OBJETIVO DO EXERCÍCIO =>
Converta todos os registros abaixo em uma tabela Markdown com as colunas "Nº" e "Linha". Numere as linhas e deixe de fora as linhas em branco e as que marcam imagens.

EXTRATO DE DADOS =>
+++
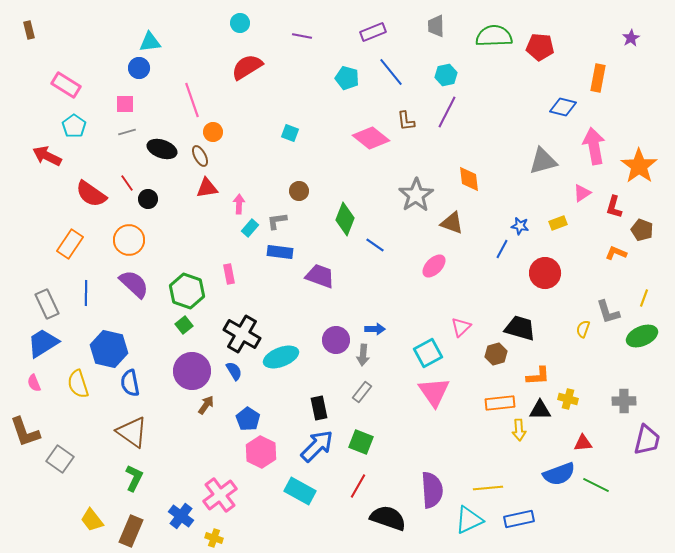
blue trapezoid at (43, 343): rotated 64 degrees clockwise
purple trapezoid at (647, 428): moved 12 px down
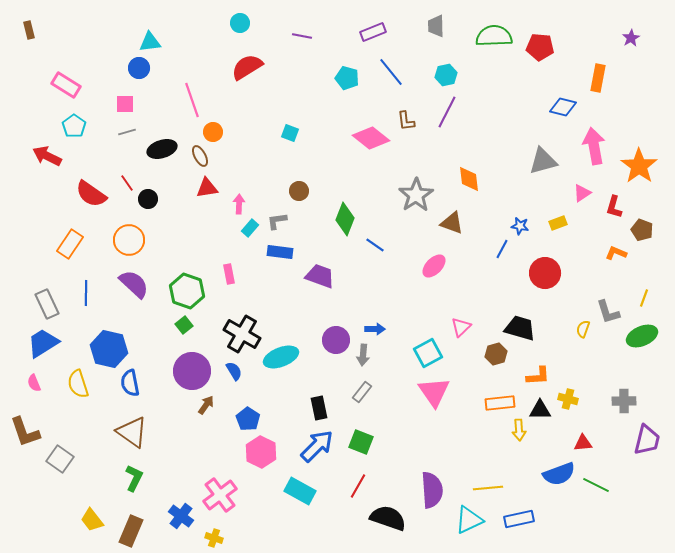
black ellipse at (162, 149): rotated 36 degrees counterclockwise
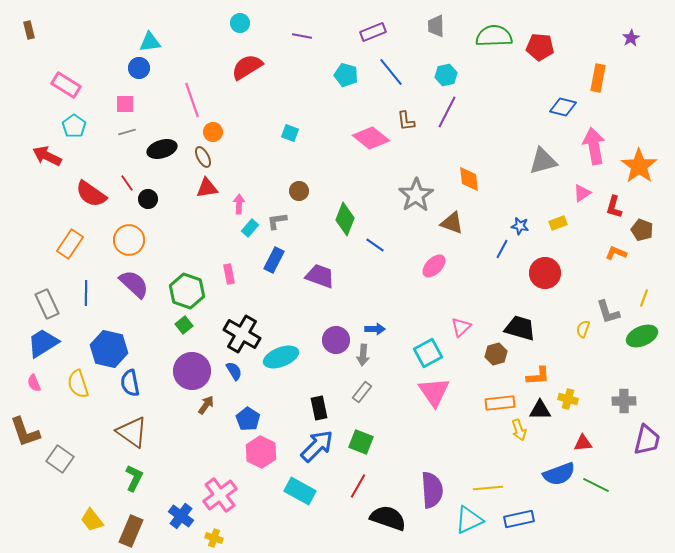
cyan pentagon at (347, 78): moved 1 px left, 3 px up
brown ellipse at (200, 156): moved 3 px right, 1 px down
blue rectangle at (280, 252): moved 6 px left, 8 px down; rotated 70 degrees counterclockwise
yellow arrow at (519, 430): rotated 15 degrees counterclockwise
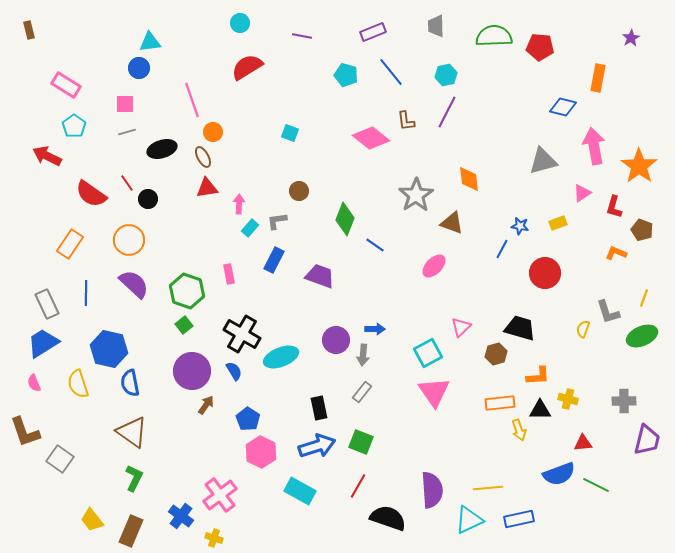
blue arrow at (317, 446): rotated 27 degrees clockwise
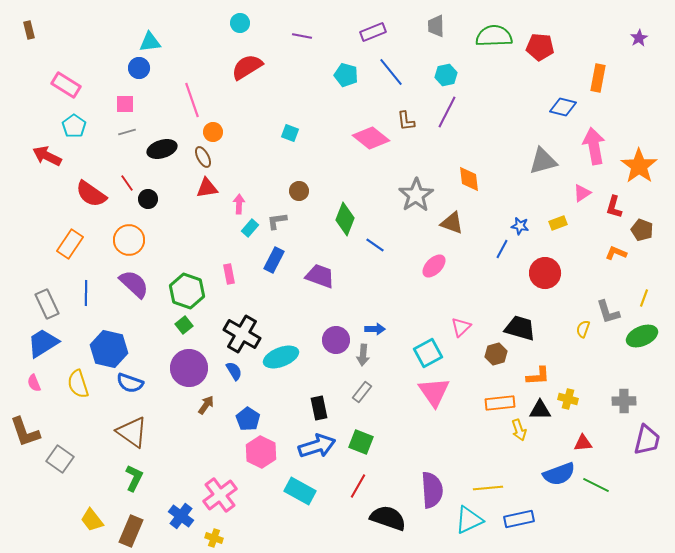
purple star at (631, 38): moved 8 px right
purple circle at (192, 371): moved 3 px left, 3 px up
blue semicircle at (130, 383): rotated 60 degrees counterclockwise
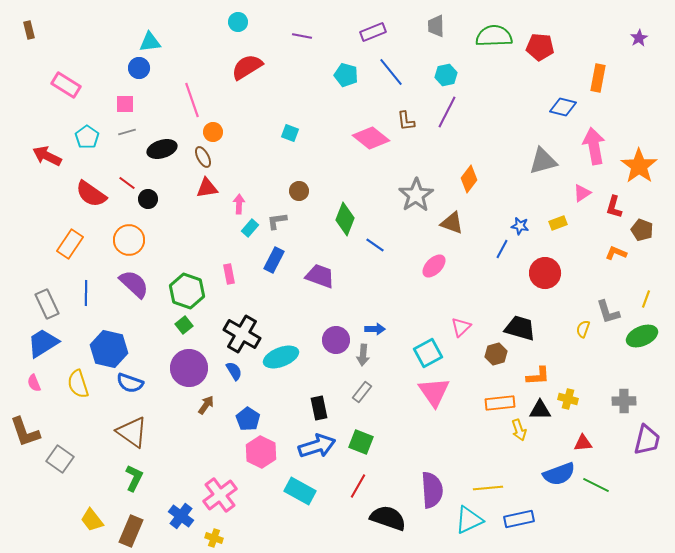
cyan circle at (240, 23): moved 2 px left, 1 px up
cyan pentagon at (74, 126): moved 13 px right, 11 px down
orange diamond at (469, 179): rotated 44 degrees clockwise
red line at (127, 183): rotated 18 degrees counterclockwise
yellow line at (644, 298): moved 2 px right, 1 px down
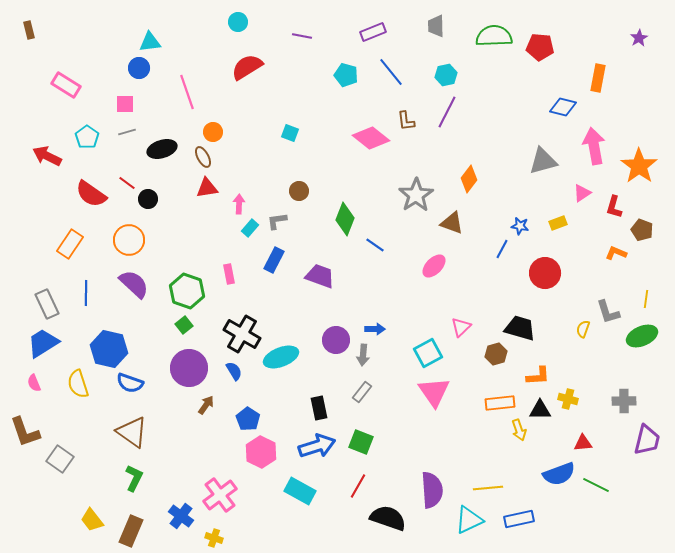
pink line at (192, 100): moved 5 px left, 8 px up
yellow line at (646, 299): rotated 12 degrees counterclockwise
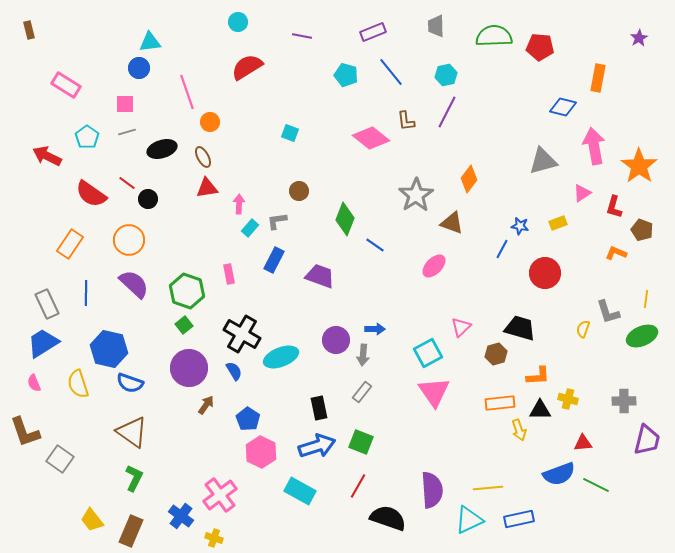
orange circle at (213, 132): moved 3 px left, 10 px up
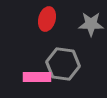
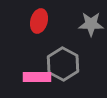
red ellipse: moved 8 px left, 2 px down
gray hexagon: rotated 20 degrees clockwise
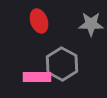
red ellipse: rotated 35 degrees counterclockwise
gray hexagon: moved 1 px left
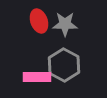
gray star: moved 26 px left
gray hexagon: moved 2 px right, 1 px down
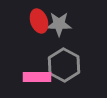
gray star: moved 6 px left
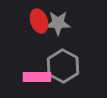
gray star: moved 1 px left, 1 px up
gray hexagon: moved 1 px left, 1 px down
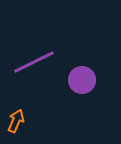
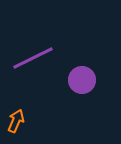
purple line: moved 1 px left, 4 px up
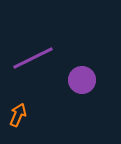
orange arrow: moved 2 px right, 6 px up
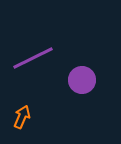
orange arrow: moved 4 px right, 2 px down
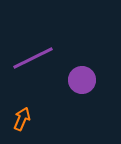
orange arrow: moved 2 px down
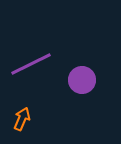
purple line: moved 2 px left, 6 px down
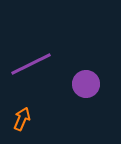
purple circle: moved 4 px right, 4 px down
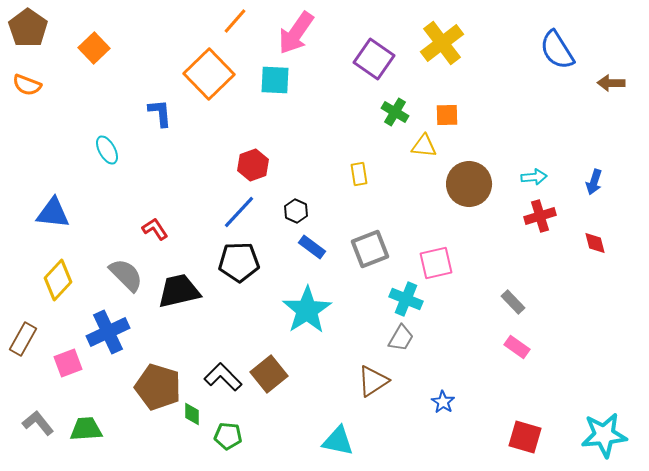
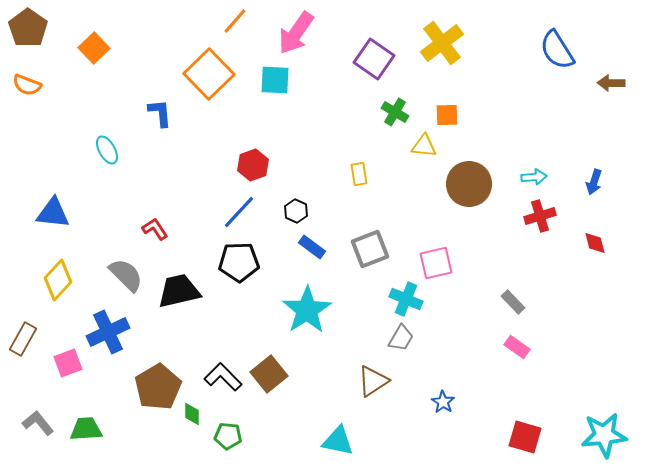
brown pentagon at (158, 387): rotated 24 degrees clockwise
+++
RESPOSTA DO EXERCÍCIO =>
| Nº | Linha |
|---|---|
| 1 | blue trapezoid at (43, 343): rotated 64 degrees clockwise |
| 2 | purple trapezoid at (647, 428): moved 12 px down |
| 3 | black ellipse at (162, 149): rotated 36 degrees counterclockwise |
| 4 | cyan pentagon at (347, 78): moved 1 px left, 3 px up |
| 5 | brown ellipse at (200, 156): moved 3 px right, 1 px down |
| 6 | blue rectangle at (280, 252): moved 6 px left, 8 px down; rotated 70 degrees counterclockwise |
| 7 | yellow arrow at (519, 430): rotated 15 degrees counterclockwise |
| 8 | blue arrow at (317, 446): rotated 27 degrees clockwise |
| 9 | purple star at (631, 38): moved 8 px right |
| 10 | purple circle at (192, 371): moved 3 px left, 3 px up |
| 11 | blue semicircle at (130, 383): rotated 60 degrees counterclockwise |
| 12 | cyan circle at (240, 23): moved 2 px left, 1 px up |
| 13 | cyan pentagon at (74, 126): moved 13 px right, 11 px down |
| 14 | orange diamond at (469, 179): rotated 44 degrees clockwise |
| 15 | red line at (127, 183): rotated 18 degrees counterclockwise |
| 16 | yellow line at (644, 298): moved 2 px right, 1 px down |
| 17 | pink line at (192, 100): moved 5 px left, 8 px up |
| 18 | yellow line at (646, 299): rotated 12 degrees counterclockwise |
| 19 | orange circle at (213, 132): moved 3 px left, 10 px up |
| 20 | red ellipse: moved 8 px left, 2 px down |
| 21 | gray hexagon: rotated 20 degrees clockwise |
| 22 | red ellipse: rotated 35 degrees counterclockwise |
| 23 | gray hexagon: moved 1 px left |
| 24 | gray star: moved 26 px left |
| 25 | gray hexagon: moved 2 px right, 1 px down |
| 26 | gray star: moved 6 px left |
| 27 | gray star: moved 1 px left, 1 px up |
| 28 | gray hexagon: moved 1 px left, 1 px down |
| 29 | purple line: moved 1 px left, 4 px up |
| 30 | orange arrow: moved 2 px right, 6 px up |
| 31 | orange arrow: moved 4 px right, 2 px down |
| 32 | orange arrow: moved 2 px down |
| 33 | purple line: moved 2 px left, 6 px down |
| 34 | purple circle: moved 4 px right, 4 px down |
| 35 | brown pentagon at (158, 387): rotated 24 degrees clockwise |